■ **Material for this exercise**
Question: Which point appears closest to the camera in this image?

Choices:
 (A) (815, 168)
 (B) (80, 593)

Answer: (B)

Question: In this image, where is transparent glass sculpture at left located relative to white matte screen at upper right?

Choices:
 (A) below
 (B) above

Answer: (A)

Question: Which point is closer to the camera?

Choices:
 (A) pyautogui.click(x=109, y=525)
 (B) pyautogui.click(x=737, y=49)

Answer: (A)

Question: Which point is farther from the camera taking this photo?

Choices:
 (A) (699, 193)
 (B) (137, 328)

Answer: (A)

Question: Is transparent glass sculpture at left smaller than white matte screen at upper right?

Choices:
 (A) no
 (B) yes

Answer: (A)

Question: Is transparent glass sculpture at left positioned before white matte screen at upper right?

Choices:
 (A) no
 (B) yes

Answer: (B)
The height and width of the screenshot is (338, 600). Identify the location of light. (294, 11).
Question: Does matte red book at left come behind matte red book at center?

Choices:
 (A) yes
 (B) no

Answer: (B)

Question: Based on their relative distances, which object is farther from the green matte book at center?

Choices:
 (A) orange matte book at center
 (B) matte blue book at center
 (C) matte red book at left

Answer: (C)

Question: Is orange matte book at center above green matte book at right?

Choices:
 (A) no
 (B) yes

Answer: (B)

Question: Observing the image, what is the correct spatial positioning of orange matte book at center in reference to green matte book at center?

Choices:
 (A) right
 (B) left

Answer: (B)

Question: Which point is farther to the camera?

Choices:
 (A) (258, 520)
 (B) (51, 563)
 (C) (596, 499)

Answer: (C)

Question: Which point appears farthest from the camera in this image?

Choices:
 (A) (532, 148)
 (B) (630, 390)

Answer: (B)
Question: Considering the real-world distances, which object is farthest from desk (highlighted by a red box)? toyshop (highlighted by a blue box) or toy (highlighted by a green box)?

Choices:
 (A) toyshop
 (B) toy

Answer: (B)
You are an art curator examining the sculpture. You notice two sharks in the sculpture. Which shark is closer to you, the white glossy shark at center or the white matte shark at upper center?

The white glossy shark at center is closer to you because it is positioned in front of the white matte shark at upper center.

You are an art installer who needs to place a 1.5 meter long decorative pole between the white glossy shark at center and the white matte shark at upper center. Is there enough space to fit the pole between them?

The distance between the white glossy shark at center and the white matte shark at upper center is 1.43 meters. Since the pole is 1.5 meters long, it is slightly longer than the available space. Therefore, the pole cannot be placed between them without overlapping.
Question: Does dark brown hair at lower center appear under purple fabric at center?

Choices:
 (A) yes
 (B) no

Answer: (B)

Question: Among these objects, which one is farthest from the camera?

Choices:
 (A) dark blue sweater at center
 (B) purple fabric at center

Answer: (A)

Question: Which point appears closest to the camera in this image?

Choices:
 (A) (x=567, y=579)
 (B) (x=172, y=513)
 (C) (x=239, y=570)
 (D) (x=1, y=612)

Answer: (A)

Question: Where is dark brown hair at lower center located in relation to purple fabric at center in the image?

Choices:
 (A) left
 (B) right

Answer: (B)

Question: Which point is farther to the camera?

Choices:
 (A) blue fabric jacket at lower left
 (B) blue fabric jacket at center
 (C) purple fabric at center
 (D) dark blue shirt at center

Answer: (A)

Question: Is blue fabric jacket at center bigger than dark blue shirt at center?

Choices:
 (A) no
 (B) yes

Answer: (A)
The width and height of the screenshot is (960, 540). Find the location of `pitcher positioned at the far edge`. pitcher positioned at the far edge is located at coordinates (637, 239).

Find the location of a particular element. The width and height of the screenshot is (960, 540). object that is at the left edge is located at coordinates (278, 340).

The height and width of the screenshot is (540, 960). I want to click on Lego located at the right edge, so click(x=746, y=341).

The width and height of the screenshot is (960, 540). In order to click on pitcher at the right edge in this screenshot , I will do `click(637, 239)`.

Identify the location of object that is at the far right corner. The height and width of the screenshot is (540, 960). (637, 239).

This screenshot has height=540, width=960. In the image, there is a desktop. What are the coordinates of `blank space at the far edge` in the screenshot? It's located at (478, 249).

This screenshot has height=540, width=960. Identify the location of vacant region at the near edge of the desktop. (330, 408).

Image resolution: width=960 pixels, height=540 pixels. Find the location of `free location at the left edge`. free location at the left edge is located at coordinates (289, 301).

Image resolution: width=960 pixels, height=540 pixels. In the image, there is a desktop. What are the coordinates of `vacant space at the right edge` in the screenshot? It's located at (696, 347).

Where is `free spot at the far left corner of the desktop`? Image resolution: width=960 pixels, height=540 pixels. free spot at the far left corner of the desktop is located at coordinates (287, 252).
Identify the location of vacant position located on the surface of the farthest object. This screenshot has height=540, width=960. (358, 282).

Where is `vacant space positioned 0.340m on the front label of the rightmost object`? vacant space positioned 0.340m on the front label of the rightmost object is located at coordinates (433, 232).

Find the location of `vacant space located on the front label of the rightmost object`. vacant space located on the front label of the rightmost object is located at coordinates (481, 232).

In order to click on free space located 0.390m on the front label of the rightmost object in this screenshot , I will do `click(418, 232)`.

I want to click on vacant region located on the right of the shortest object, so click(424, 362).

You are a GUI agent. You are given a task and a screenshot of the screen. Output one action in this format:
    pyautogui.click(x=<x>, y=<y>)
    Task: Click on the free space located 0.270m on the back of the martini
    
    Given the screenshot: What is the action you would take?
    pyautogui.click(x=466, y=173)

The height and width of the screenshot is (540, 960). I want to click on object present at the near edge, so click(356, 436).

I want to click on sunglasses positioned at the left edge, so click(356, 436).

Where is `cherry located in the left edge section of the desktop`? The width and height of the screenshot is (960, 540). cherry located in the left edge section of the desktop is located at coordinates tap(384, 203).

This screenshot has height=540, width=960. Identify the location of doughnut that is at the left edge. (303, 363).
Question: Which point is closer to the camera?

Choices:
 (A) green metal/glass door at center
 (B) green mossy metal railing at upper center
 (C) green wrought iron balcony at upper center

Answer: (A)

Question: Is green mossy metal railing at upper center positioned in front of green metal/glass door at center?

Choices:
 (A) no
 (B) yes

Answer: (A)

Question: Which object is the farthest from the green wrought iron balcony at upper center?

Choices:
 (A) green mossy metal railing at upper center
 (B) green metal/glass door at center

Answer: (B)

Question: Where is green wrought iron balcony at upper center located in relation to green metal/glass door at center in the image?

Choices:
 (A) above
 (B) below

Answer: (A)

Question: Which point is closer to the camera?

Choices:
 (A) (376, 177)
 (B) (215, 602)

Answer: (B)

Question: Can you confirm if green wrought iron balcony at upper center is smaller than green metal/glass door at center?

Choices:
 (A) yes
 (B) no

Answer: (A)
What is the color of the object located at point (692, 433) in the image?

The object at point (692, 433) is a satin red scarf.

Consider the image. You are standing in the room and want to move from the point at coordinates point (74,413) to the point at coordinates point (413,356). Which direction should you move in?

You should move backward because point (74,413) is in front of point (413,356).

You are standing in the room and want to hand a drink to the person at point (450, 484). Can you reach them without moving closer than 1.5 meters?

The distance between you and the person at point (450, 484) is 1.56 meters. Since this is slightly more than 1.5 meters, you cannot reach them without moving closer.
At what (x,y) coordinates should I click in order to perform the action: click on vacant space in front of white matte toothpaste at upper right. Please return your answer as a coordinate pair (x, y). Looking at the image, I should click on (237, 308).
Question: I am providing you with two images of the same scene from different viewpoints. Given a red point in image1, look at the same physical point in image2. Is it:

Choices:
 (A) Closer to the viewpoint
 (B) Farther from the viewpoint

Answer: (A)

■ **Written instruction**
Arrange the records, from the first line through the line containing "Question: Based on" (both included), as a Markdown table with the columns Row and Line, one non-blank line per row, numbered in order.

■ **The answer**
| Row | Line |
|---|---|
| 1 | Question: Which point appears closest to the camera in this image? |
| 2 | Choices: |
| 3 |  (A) (815, 168) |
| 4 |  (B) (80, 593) |
| 5 | Answer: (B) |
| 6 | Question: In this image, where is transparent glass sculpture at left located relative to white matte screen at upper right? |
| 7 | Choices: |
| 8 |  (A) below |
| 9 |  (B) above |
| 10 | Answer: (A) |
| 11 | Question: Which point is closer to the camera? |
| 12 | Choices: |
| 13 |  (A) pyautogui.click(x=109, y=525) |
| 14 |  (B) pyautogui.click(x=737, y=49) |
| 15 | Answer: (A) |
| 16 | Question: Which point is farther from the camera taking this photo? |
| 17 | Choices: |
| 18 |  (A) (699, 193) |
| 19 |  (B) (137, 328) |
| 20 | Answer: (A) |
| 21 | Question: Is transparent glass sculpture at left smaller than white matte screen at upper right? |
| 22 | Choices: |
| 23 |  (A) no |
| 24 |  (B) yes |
| 25 | Answer: (A) |
| 26 | Question: Is transparent glass sculpture at left positioned before white matte screen at upper right? |
| 27 | Choices: |
| 28 |  (A) no |
| 29 |  (B) yes |
| 30 | Answer: (B) |
| 31 | The height and width of the screenshot is (338, 600). Identify the location of light. (294, 11). |
| 32 | Question: Does matte red book at left come behind matte red book at center? |
| 33 | Choices: |
| 34 |  (A) yes |
| 35 |  (B) no |
| 36 | Answer: (B) |
| 37 | Question: Based on their relative distances, which object is farther from the green matte book at center? |